> **PROBLEM REQUIREMENTS**: The expected response is the complete listing below, restated exactly, with its pictures omitted.

> **DATASET CONTENT**:
- - - - -

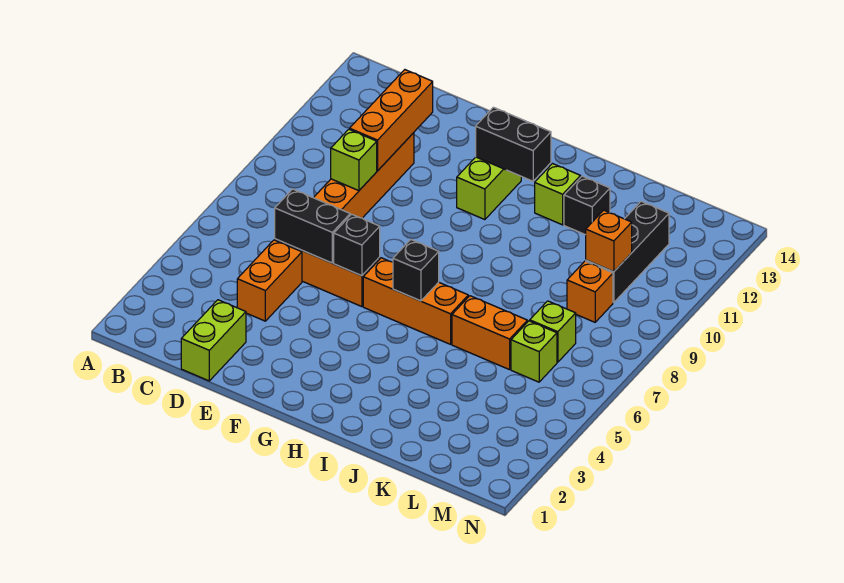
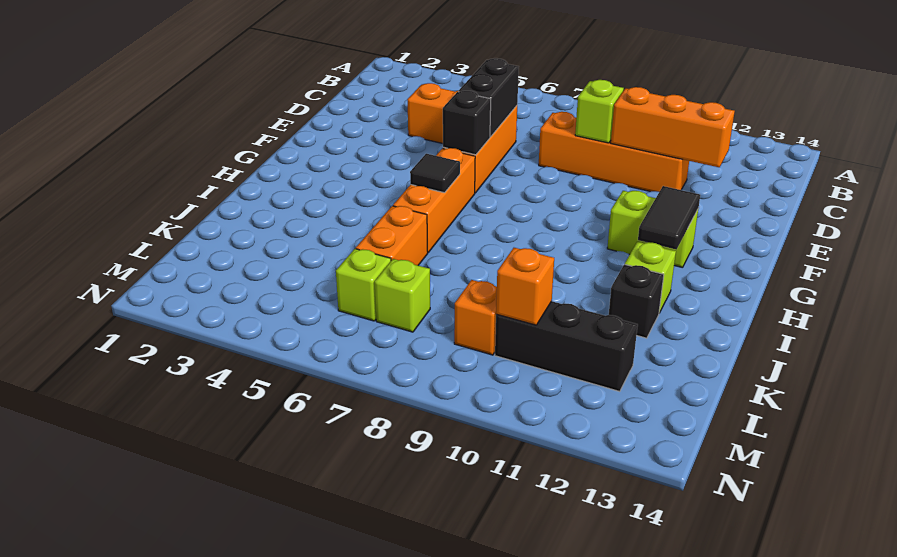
lime brick D1:D2 level 1 -> none
black brick G12:H12 level 2 -> black tile G12:H12 level 2
black brick H6 level 2 -> black tile H6 level 2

- - - - -

> **REPLY TO THE EXERCISE**:
lime brick D1:D2 level 1 -> none
black brick G12:H12 level 2 -> black tile G12:H12 level 2
black brick H6 level 2 -> black tile H6 level 2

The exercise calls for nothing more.